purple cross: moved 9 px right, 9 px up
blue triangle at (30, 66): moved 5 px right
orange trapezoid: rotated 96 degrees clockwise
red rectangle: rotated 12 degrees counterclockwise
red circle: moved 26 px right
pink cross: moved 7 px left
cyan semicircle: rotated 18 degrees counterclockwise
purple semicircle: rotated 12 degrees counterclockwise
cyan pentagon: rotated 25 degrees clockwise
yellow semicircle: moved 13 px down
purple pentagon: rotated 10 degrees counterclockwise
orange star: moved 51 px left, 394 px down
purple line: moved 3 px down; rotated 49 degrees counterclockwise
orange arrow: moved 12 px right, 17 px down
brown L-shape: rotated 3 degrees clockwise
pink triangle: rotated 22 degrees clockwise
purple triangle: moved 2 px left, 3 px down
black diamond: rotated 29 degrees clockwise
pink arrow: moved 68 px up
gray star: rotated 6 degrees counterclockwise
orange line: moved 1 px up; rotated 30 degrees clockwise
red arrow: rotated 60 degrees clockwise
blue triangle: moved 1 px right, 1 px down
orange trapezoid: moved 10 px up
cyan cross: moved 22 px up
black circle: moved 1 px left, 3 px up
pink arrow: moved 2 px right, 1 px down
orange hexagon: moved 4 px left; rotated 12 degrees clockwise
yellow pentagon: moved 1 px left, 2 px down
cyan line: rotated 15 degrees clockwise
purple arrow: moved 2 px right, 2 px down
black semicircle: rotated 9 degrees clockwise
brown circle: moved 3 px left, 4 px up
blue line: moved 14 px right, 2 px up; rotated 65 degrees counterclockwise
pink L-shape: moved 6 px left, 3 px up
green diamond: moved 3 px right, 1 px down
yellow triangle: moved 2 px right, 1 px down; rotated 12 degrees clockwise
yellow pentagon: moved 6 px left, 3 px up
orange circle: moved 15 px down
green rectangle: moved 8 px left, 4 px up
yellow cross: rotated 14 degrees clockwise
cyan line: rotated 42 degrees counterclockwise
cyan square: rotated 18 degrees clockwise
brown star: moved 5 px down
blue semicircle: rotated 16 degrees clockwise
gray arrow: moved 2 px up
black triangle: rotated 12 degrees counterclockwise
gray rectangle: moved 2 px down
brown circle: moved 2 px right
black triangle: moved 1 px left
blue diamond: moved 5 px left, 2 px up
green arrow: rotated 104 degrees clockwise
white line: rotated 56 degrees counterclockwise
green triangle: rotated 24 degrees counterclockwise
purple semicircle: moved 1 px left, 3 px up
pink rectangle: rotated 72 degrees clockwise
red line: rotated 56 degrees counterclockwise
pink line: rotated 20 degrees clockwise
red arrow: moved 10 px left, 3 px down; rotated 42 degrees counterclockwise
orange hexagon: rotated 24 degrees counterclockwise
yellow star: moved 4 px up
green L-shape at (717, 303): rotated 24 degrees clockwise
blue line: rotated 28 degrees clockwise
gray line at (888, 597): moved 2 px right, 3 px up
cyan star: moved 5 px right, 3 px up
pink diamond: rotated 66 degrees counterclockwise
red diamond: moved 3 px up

### Assignment
Up to and including the last line of the listing above, copy exactly every line from the one that contains "blue line: rotated 28 degrees clockwise" onward; leave out all others.

### Solution for this exercise
blue line: rotated 28 degrees clockwise
gray line at (888, 597): moved 2 px right, 3 px up
cyan star: moved 5 px right, 3 px up
pink diamond: rotated 66 degrees counterclockwise
red diamond: moved 3 px up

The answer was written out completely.